→ What is needed:
Range to output from the entries below: the line containing "red goblet: 6 -> 1" through the line containing "grey pencil: 2 -> 1". Set it down exactly, ends included, nothing else.

Scene difference descriptions:
*** Begin section ***
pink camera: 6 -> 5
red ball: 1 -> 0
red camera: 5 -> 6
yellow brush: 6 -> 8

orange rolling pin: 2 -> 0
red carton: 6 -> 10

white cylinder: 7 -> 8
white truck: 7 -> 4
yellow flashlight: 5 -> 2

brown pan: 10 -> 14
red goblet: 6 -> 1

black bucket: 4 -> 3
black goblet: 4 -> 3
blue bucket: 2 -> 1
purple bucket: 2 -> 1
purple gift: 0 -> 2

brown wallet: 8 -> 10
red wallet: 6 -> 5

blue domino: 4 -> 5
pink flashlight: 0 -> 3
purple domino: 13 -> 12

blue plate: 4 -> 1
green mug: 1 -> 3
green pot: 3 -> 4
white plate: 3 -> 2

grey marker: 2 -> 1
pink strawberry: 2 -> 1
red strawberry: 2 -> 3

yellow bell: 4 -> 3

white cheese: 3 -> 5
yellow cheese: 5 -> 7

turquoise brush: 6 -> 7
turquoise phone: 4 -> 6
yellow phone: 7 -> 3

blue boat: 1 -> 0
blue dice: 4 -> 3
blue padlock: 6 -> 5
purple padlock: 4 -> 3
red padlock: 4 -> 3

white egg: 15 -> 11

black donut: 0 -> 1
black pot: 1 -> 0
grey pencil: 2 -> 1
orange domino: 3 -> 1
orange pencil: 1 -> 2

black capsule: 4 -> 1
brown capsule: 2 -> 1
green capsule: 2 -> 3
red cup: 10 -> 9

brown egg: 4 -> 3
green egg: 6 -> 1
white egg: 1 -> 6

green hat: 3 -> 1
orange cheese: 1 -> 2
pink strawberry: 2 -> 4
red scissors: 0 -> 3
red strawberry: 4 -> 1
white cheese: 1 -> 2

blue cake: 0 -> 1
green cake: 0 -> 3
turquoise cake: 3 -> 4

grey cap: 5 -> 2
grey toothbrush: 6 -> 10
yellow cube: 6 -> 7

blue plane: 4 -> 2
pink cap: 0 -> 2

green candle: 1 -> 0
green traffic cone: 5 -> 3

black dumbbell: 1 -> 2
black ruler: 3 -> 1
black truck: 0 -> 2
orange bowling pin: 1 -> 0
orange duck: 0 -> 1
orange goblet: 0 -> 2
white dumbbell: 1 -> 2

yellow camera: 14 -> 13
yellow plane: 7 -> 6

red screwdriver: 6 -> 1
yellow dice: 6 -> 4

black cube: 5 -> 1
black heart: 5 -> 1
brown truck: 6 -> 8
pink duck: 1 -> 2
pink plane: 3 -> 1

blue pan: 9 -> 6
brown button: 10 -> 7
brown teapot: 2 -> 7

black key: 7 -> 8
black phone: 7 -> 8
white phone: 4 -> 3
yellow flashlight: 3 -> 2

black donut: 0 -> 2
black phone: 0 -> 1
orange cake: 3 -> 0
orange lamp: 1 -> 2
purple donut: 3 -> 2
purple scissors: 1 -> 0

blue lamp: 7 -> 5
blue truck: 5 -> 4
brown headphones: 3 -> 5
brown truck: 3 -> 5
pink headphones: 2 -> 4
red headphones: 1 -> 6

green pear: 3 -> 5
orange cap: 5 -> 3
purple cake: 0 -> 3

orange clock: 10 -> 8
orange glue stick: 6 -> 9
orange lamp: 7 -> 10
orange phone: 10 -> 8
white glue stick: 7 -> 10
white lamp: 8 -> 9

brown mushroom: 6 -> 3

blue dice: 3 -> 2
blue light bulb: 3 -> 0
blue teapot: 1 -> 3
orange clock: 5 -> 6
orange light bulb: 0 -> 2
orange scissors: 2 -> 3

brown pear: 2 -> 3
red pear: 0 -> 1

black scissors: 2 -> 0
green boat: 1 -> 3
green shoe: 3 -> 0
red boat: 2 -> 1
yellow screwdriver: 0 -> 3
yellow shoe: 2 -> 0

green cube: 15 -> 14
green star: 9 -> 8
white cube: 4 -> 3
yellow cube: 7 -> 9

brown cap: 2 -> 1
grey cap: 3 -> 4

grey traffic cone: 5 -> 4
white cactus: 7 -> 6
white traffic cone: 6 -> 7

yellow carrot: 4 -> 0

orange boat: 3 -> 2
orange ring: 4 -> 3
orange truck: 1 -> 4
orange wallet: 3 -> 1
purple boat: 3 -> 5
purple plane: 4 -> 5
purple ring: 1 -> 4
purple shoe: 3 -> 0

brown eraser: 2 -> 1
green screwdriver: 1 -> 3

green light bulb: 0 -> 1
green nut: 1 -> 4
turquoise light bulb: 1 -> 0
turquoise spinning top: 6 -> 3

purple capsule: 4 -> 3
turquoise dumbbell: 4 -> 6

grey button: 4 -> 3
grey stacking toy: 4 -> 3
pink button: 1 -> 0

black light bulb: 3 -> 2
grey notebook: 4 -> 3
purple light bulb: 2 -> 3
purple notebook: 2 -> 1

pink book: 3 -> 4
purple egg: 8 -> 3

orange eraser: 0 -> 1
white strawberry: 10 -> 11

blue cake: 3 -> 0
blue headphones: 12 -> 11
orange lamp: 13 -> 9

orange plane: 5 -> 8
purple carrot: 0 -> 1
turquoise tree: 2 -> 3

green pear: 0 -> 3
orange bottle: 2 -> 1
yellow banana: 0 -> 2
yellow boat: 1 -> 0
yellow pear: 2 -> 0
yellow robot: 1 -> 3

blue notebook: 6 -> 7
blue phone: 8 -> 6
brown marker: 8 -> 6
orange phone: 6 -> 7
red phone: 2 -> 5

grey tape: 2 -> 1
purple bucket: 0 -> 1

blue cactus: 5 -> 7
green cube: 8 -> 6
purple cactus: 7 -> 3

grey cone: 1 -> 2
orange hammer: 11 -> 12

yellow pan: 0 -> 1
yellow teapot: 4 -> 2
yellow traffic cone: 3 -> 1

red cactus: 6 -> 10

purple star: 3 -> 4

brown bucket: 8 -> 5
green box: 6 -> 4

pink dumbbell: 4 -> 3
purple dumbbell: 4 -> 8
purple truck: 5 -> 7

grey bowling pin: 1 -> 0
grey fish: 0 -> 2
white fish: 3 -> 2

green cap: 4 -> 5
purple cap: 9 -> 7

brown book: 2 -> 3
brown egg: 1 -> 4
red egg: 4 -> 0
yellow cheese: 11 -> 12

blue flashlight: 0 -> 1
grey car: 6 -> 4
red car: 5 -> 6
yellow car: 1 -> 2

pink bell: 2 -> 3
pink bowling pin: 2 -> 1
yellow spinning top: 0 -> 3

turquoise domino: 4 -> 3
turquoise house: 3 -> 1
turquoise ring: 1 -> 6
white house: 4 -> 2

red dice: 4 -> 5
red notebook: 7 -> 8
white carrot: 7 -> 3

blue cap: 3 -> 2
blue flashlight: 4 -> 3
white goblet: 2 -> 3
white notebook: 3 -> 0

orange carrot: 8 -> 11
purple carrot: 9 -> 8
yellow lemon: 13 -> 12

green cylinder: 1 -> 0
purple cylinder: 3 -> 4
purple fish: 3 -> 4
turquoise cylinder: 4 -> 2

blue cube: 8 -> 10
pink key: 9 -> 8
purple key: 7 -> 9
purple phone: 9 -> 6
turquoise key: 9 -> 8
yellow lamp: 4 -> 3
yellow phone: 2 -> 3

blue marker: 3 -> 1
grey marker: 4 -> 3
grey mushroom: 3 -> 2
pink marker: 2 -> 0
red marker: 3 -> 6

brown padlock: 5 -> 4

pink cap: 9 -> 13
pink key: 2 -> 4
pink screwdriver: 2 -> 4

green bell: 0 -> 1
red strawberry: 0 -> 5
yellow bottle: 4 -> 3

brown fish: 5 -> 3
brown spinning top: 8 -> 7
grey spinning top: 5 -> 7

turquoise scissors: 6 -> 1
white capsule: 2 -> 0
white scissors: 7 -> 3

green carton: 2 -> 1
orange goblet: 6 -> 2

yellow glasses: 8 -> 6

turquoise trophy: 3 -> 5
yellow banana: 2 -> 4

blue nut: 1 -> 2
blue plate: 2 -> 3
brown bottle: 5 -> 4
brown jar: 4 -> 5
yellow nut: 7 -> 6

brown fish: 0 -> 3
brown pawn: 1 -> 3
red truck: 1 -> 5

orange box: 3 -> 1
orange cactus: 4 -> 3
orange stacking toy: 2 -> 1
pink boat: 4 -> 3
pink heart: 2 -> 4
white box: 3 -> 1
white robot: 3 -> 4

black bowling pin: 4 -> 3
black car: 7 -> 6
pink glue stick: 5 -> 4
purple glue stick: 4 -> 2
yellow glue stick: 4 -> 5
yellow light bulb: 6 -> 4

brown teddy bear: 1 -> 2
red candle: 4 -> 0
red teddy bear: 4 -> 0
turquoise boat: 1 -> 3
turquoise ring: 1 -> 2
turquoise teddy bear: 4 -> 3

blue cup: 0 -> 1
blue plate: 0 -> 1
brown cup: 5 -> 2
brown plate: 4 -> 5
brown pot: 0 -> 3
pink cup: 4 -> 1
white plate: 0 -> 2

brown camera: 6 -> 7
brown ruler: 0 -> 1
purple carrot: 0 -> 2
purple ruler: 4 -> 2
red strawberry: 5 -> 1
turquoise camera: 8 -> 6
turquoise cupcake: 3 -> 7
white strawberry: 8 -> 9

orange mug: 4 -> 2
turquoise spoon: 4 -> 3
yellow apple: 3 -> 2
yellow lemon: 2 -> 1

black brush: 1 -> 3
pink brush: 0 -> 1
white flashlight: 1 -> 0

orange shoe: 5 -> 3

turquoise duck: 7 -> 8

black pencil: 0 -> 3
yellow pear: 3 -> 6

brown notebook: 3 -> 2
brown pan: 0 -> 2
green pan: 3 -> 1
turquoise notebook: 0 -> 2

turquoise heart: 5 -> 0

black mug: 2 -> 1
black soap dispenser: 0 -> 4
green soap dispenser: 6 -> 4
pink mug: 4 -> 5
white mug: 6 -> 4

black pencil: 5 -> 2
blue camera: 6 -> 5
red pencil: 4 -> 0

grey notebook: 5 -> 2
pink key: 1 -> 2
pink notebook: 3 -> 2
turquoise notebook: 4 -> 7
*** End section ***
→ Solution below:
red goblet: 6 -> 1

black bucket: 4 -> 3
black goblet: 4 -> 3
blue bucket: 2 -> 1
purple bucket: 2 -> 1
purple gift: 0 -> 2

brown wallet: 8 -> 10
red wallet: 6 -> 5

blue domino: 4 -> 5
pink flashlight: 0 -> 3
purple domino: 13 -> 12

blue plate: 4 -> 1
green mug: 1 -> 3
green pot: 3 -> 4
white plate: 3 -> 2

grey marker: 2 -> 1
pink strawberry: 2 -> 1
red strawberry: 2 -> 3

yellow bell: 4 -> 3

white cheese: 3 -> 5
yellow cheese: 5 -> 7

turquoise brush: 6 -> 7
turquoise phone: 4 -> 6
yellow phone: 7 -> 3

blue boat: 1 -> 0
blue dice: 4 -> 3
blue padlock: 6 -> 5
purple padlock: 4 -> 3
red padlock: 4 -> 3

white egg: 15 -> 11

black donut: 0 -> 1
black pot: 1 -> 0
grey pencil: 2 -> 1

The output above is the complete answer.